WHAT IS EXPECTED:
Across the whole listing, copy out every line that includes the string "white".

* * * * * * *

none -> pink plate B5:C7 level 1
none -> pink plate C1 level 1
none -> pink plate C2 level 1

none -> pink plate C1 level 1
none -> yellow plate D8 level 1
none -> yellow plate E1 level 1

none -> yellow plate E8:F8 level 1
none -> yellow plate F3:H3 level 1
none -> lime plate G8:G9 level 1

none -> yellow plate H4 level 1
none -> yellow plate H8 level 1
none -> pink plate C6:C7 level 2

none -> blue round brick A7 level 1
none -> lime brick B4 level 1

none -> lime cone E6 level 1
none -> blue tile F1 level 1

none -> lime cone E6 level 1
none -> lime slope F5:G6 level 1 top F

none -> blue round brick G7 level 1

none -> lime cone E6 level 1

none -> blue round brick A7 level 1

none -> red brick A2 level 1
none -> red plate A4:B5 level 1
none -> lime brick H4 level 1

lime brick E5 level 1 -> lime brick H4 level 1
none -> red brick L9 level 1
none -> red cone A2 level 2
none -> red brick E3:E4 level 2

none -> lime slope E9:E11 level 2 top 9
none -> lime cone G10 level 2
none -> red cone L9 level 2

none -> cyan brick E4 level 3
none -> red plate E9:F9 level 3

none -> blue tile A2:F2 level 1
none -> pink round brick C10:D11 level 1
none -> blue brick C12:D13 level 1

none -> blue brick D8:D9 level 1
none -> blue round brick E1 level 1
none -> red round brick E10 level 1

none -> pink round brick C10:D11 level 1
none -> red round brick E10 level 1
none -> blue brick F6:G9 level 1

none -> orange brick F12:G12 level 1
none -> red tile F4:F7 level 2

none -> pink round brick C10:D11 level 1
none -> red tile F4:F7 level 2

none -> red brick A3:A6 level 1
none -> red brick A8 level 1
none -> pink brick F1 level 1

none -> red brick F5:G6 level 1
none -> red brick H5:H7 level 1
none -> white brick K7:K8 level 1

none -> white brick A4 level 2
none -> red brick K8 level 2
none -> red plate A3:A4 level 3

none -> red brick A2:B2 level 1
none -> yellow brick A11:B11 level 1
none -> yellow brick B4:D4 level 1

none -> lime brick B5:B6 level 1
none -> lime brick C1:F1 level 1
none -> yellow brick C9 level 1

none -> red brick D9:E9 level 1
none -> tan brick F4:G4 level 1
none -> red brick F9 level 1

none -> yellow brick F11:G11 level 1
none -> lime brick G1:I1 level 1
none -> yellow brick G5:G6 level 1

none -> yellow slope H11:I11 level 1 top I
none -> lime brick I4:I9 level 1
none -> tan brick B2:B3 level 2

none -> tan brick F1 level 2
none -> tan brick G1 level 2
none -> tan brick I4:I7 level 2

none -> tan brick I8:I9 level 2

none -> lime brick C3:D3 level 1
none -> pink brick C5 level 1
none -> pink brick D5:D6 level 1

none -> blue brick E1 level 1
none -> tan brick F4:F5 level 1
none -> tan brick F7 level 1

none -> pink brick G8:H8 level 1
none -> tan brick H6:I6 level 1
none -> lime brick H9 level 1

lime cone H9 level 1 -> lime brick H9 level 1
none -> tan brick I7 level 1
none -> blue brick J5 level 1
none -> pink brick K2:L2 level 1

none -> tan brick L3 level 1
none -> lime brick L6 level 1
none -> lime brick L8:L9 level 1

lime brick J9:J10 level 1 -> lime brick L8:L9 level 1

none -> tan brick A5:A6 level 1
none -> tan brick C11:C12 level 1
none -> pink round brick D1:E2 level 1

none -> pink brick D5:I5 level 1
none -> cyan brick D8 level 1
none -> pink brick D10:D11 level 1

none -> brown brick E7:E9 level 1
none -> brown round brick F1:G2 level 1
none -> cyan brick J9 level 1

* * * * * * *

RESULT:
none -> white brick K7:K8 level 1
none -> white brick A4 level 2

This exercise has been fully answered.